**Work request:** Each entry below should appear again exactly as written, without pictures.

Saved entries
■ ■ ■ ■ ■
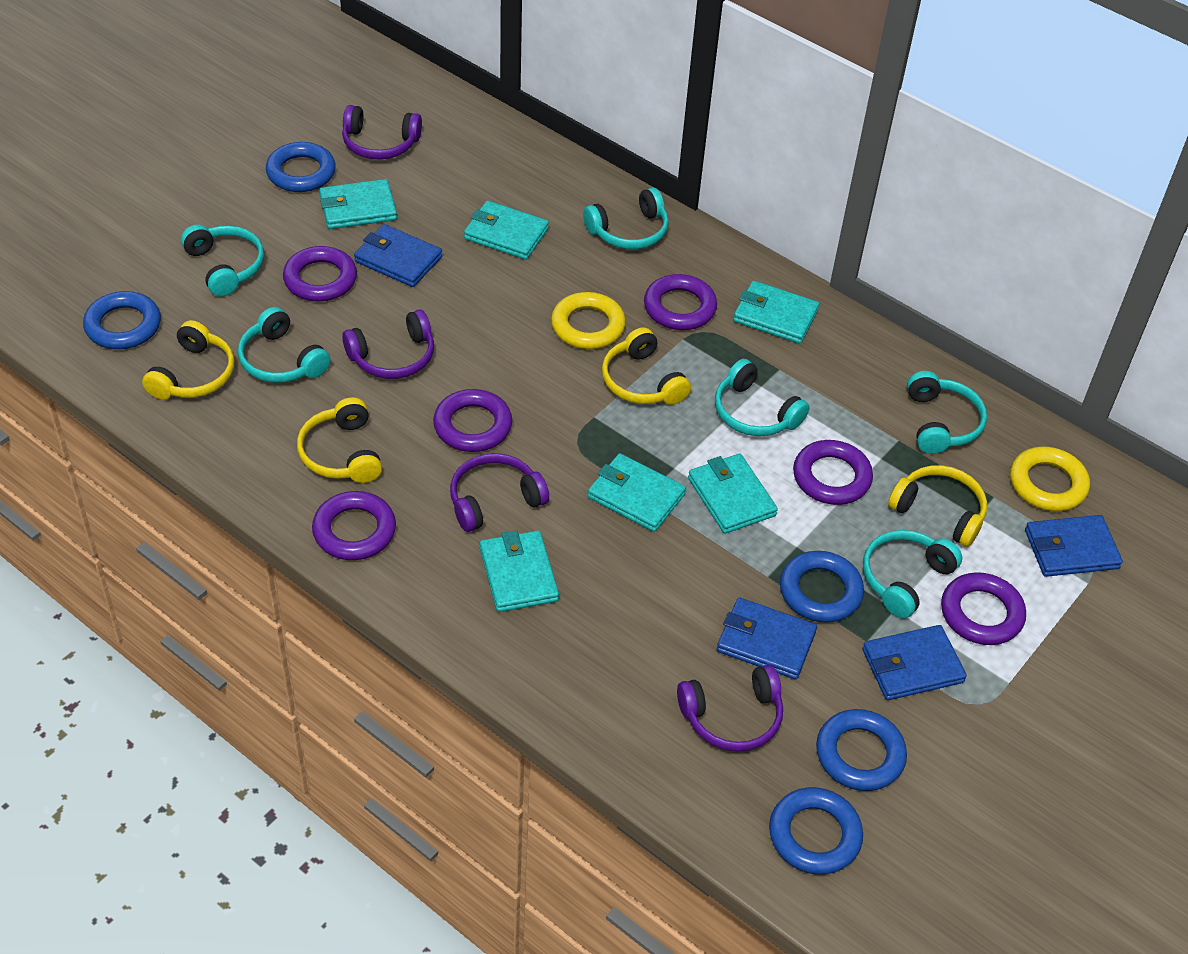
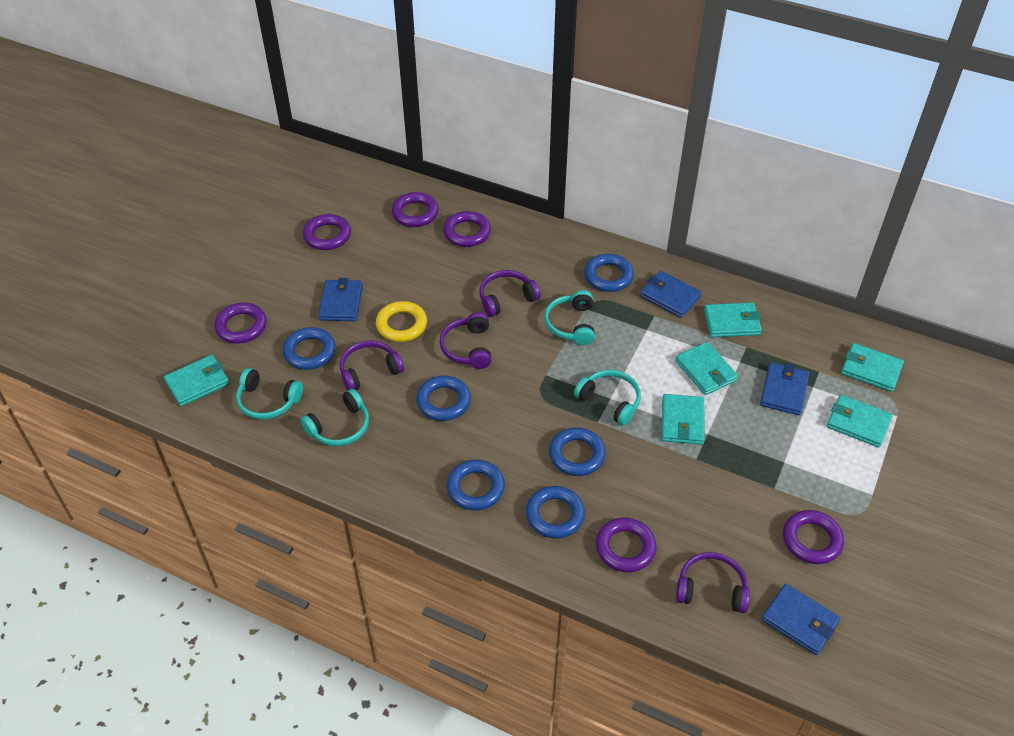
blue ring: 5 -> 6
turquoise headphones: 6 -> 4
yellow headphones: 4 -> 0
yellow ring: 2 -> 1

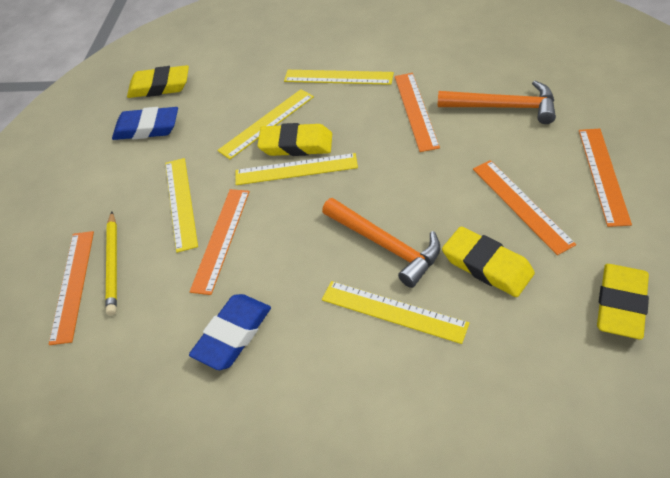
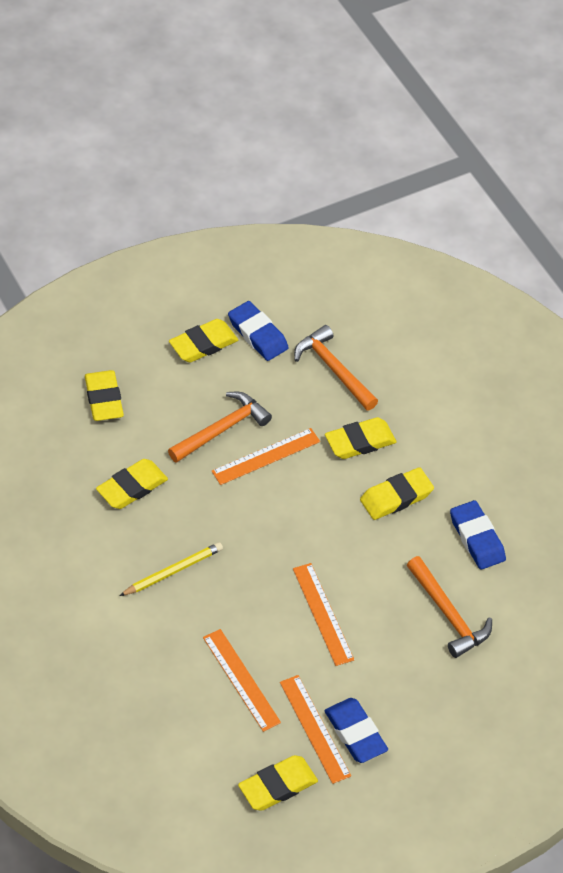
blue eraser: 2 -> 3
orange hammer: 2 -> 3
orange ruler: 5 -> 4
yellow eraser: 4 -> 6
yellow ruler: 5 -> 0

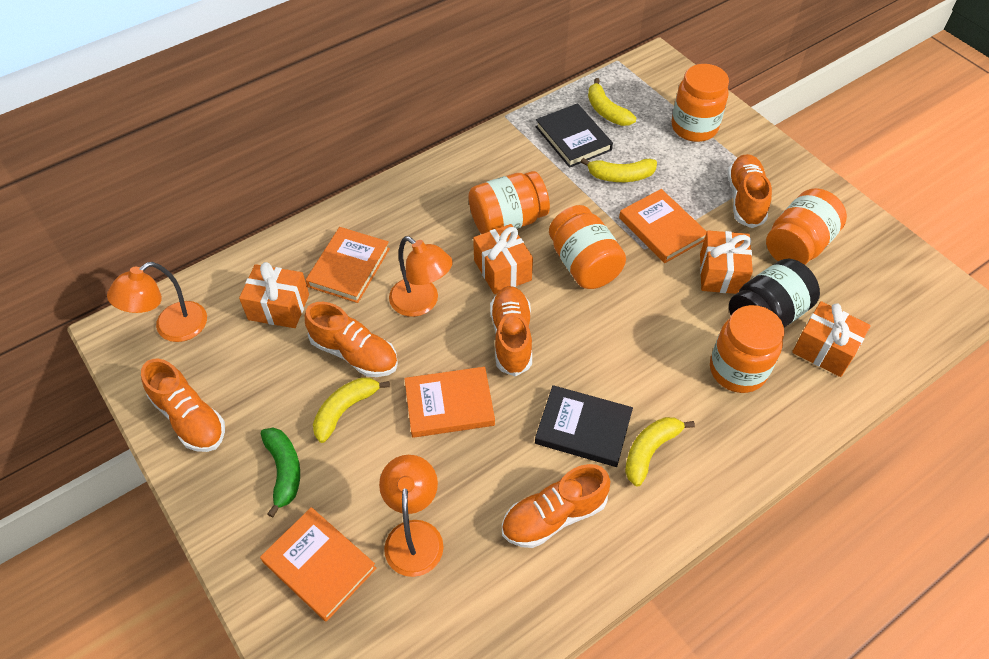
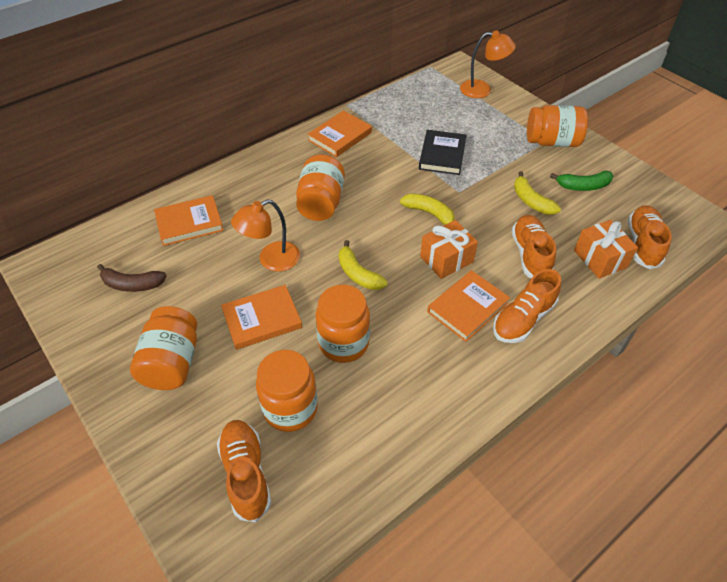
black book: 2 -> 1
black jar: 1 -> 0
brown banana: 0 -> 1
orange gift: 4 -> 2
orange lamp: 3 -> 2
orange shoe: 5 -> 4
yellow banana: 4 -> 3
■ ■ ■ ■ ■
**Output of the task:**
blue ring: 5 -> 6
turquoise headphones: 6 -> 4
yellow headphones: 4 -> 0
yellow ring: 2 -> 1

blue eraser: 2 -> 3
orange hammer: 2 -> 3
orange ruler: 5 -> 4
yellow eraser: 4 -> 6
yellow ruler: 5 -> 0

black book: 2 -> 1
black jar: 1 -> 0
brown banana: 0 -> 1
orange gift: 4 -> 2
orange lamp: 3 -> 2
orange shoe: 5 -> 4
yellow banana: 4 -> 3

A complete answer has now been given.